=== Section Start ===
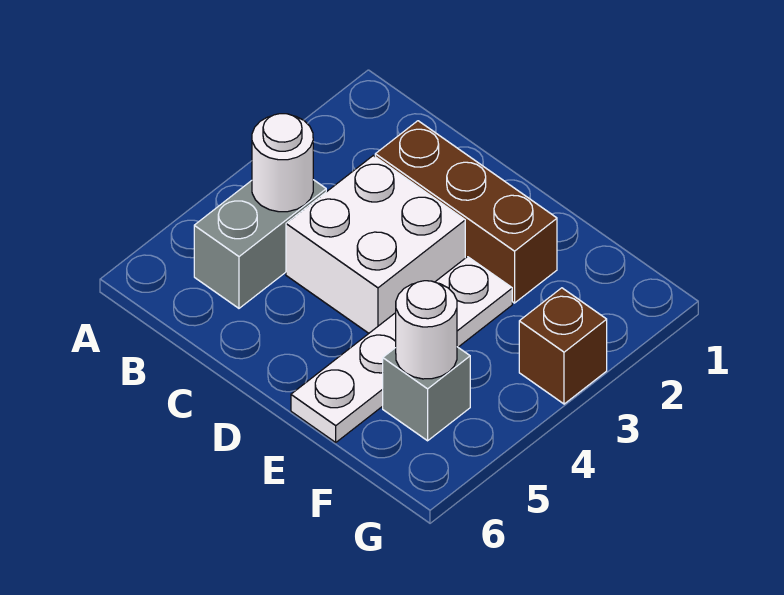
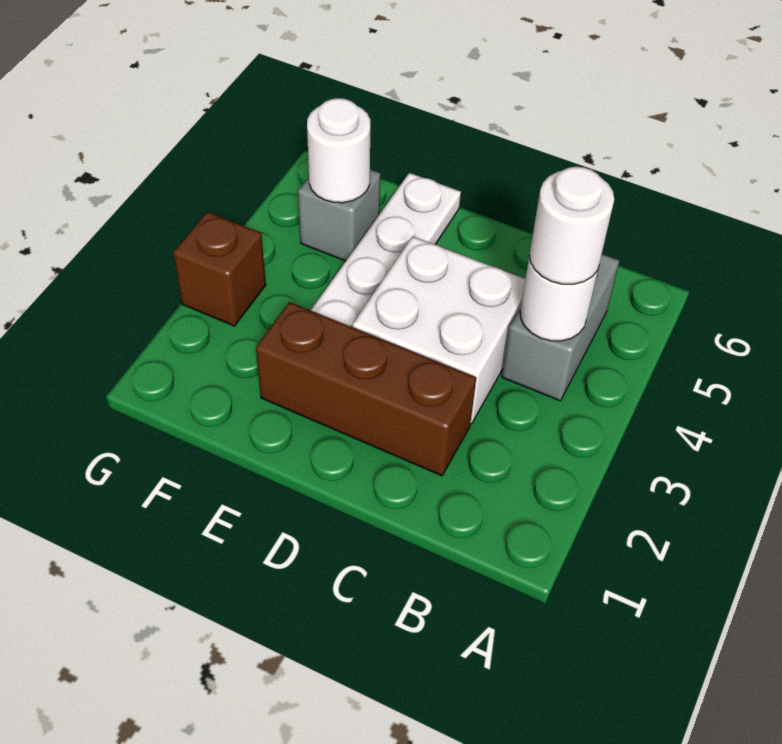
none -> white round brick B4 level 3

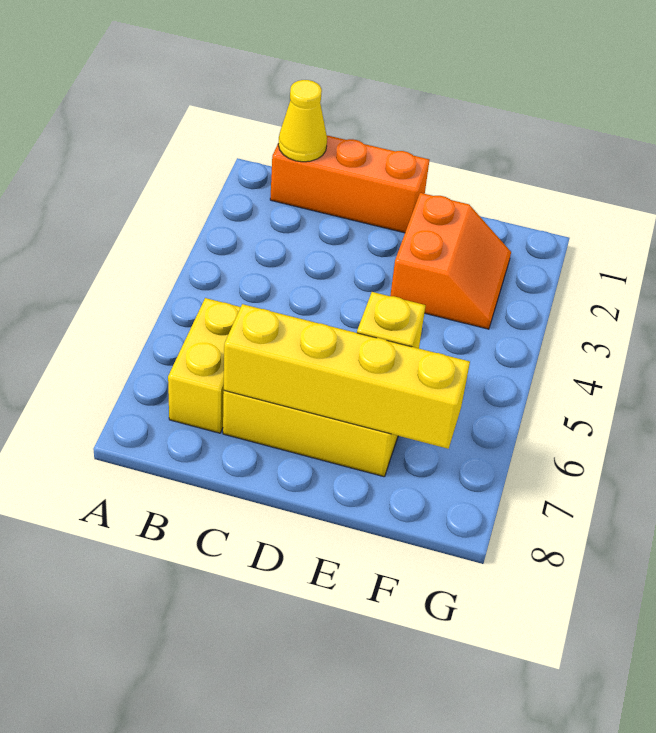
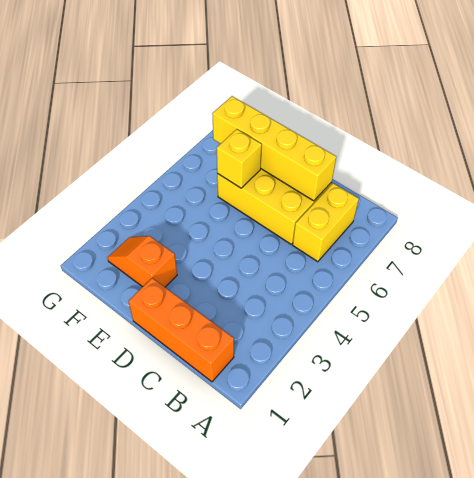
yellow cone B1 level 2 -> none
orange slope E2:F3 level 1 top E -> orange slope E2:F2 level 1 top E

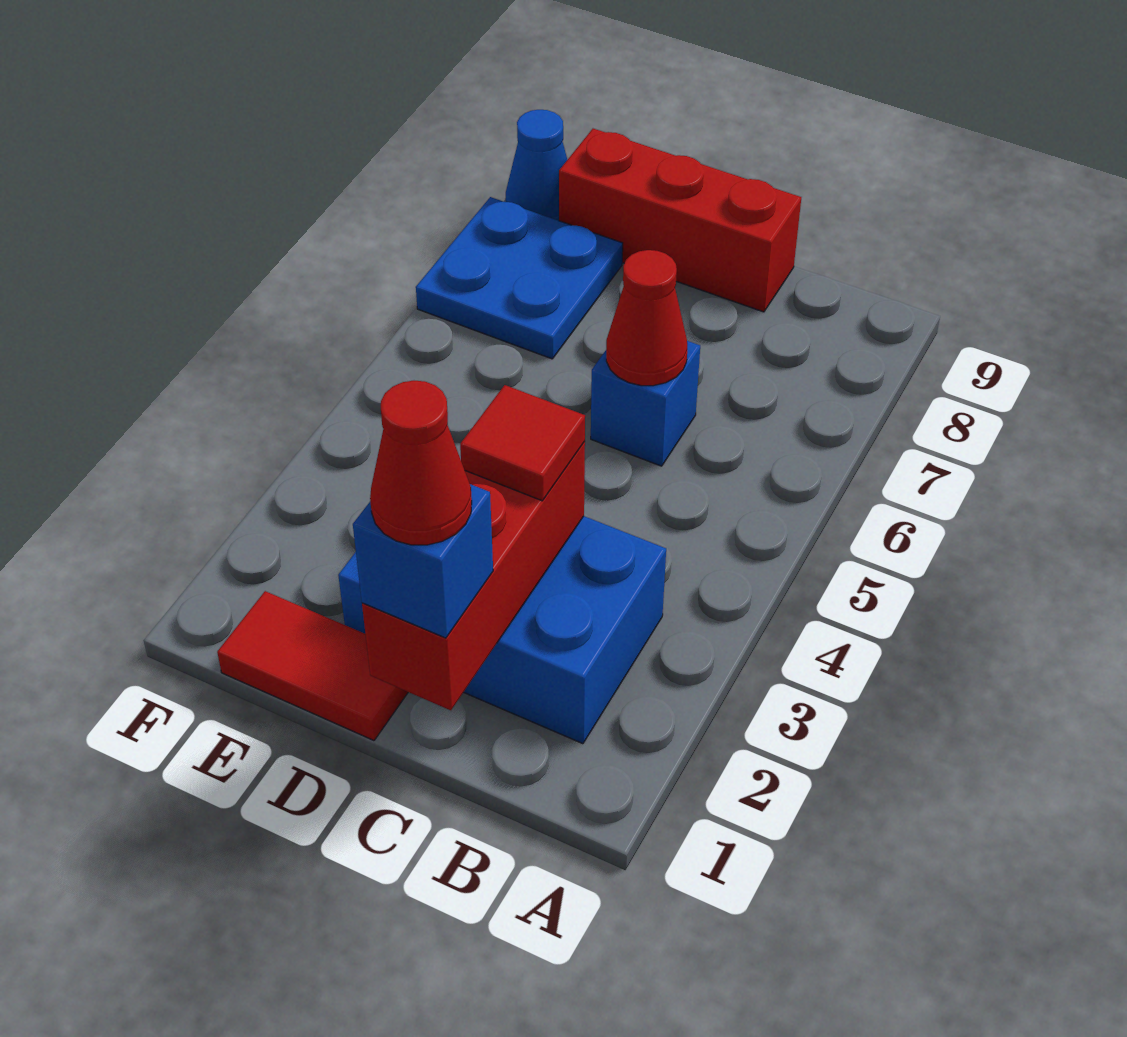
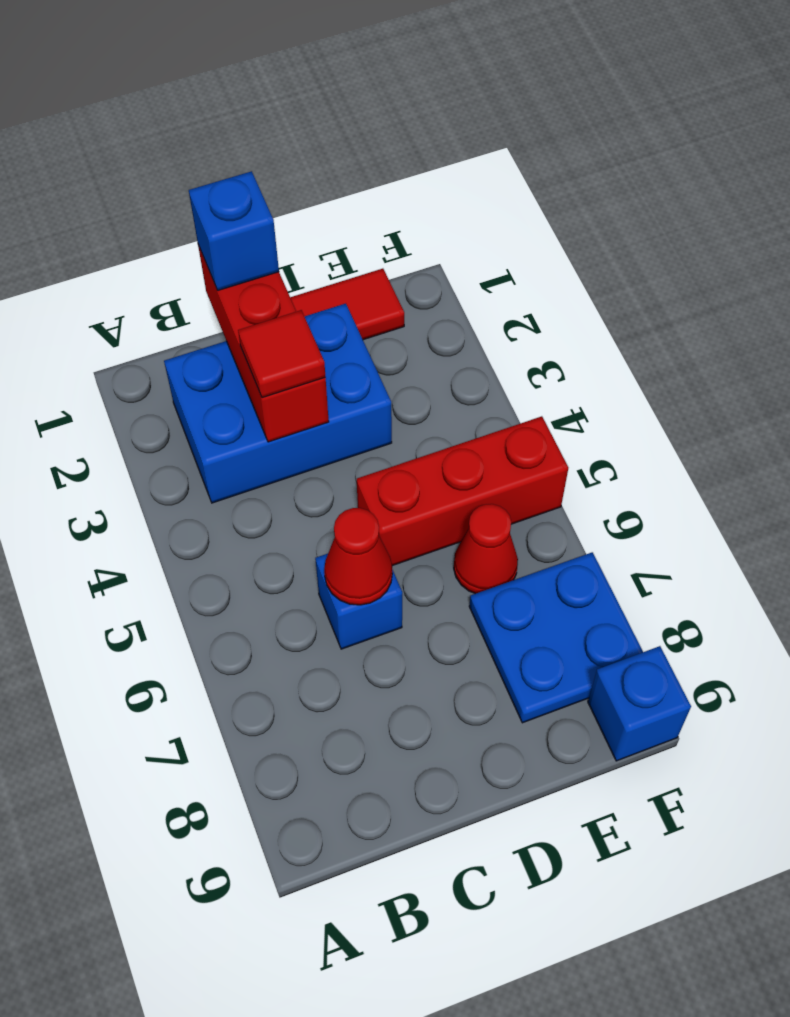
red cone C1 level 4 -> red cone E6 level 1
red brick C9:E9 level 1 -> red brick D5:F5 level 1
blue cone F9 level 1 -> blue brick F9 level 1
=== Section End ===
### Action item
Write out exactly the lines from the one containing "yellow cone B1 level 2 -> none" through the end of the entries, both included. Pictures are not copied.

### Solution to the problem
yellow cone B1 level 2 -> none
orange slope E2:F3 level 1 top E -> orange slope E2:F2 level 1 top E

red cone C1 level 4 -> red cone E6 level 1
red brick C9:E9 level 1 -> red brick D5:F5 level 1
blue cone F9 level 1 -> blue brick F9 level 1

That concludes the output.